> _REQUIRED ACTION_
Copy the data exactly as it appears, and do not include any pictures.
[GIVEN MATERIAL — start]
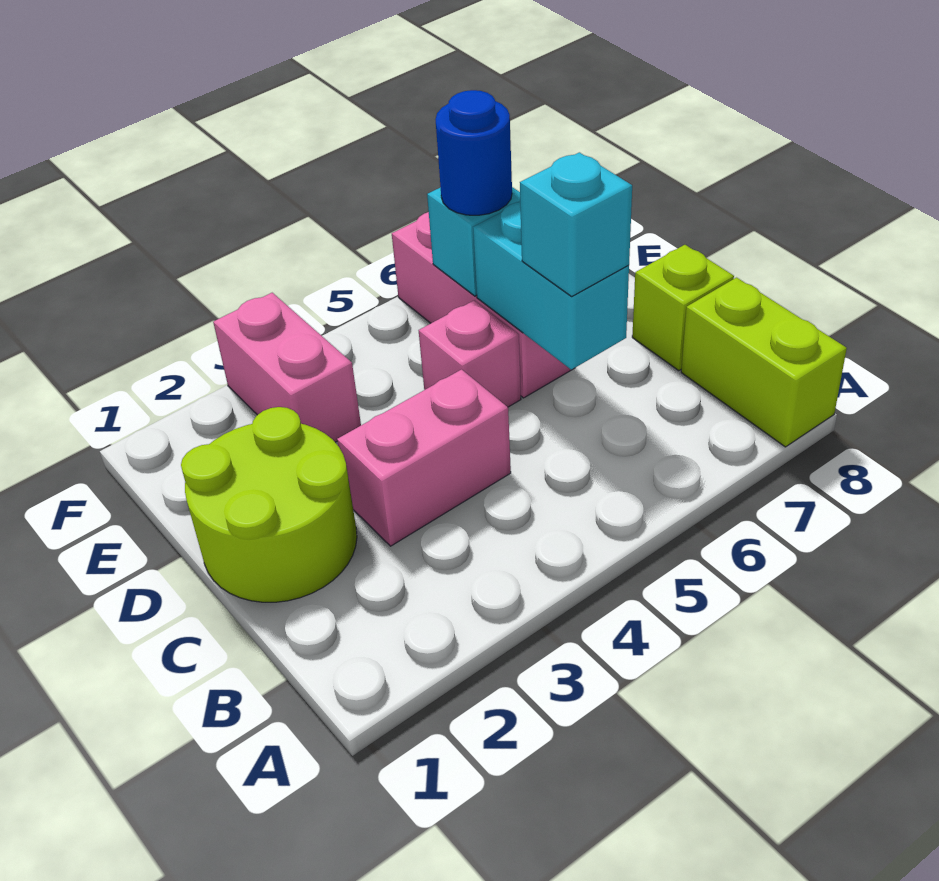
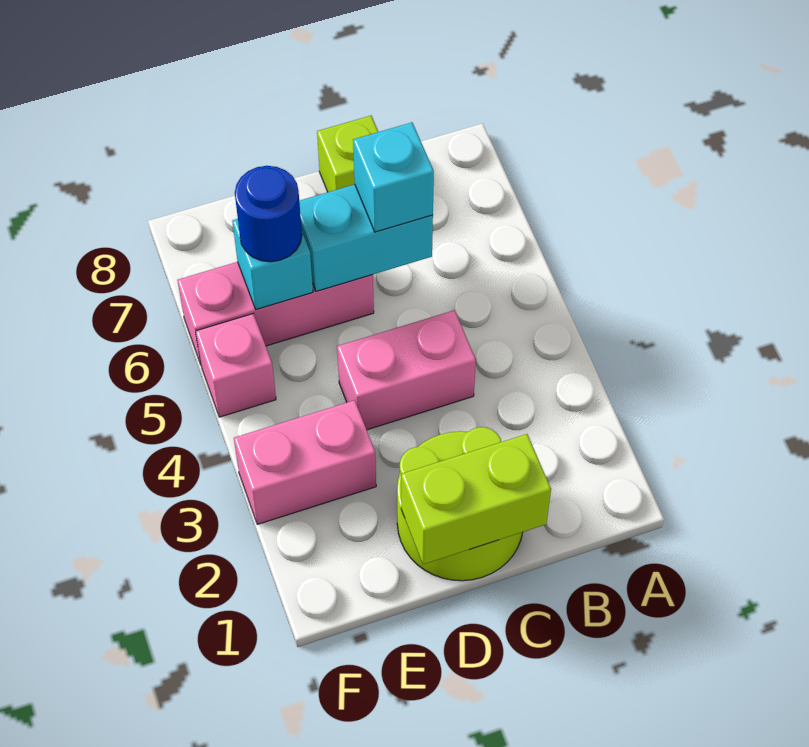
lime brick A8:B8 level 1 -> lime brick C1:D1 level 2
pink brick C3:C4 level 1 -> pink brick C4:D4 level 1
pink brick D5 level 1 -> pink brick F5 level 1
[GIVEN MATERIAL — finish]
> _WRITTEN RESPONSE_
lime brick A8:B8 level 1 -> lime brick C1:D1 level 2
pink brick C3:C4 level 1 -> pink brick C4:D4 level 1
pink brick D5 level 1 -> pink brick F5 level 1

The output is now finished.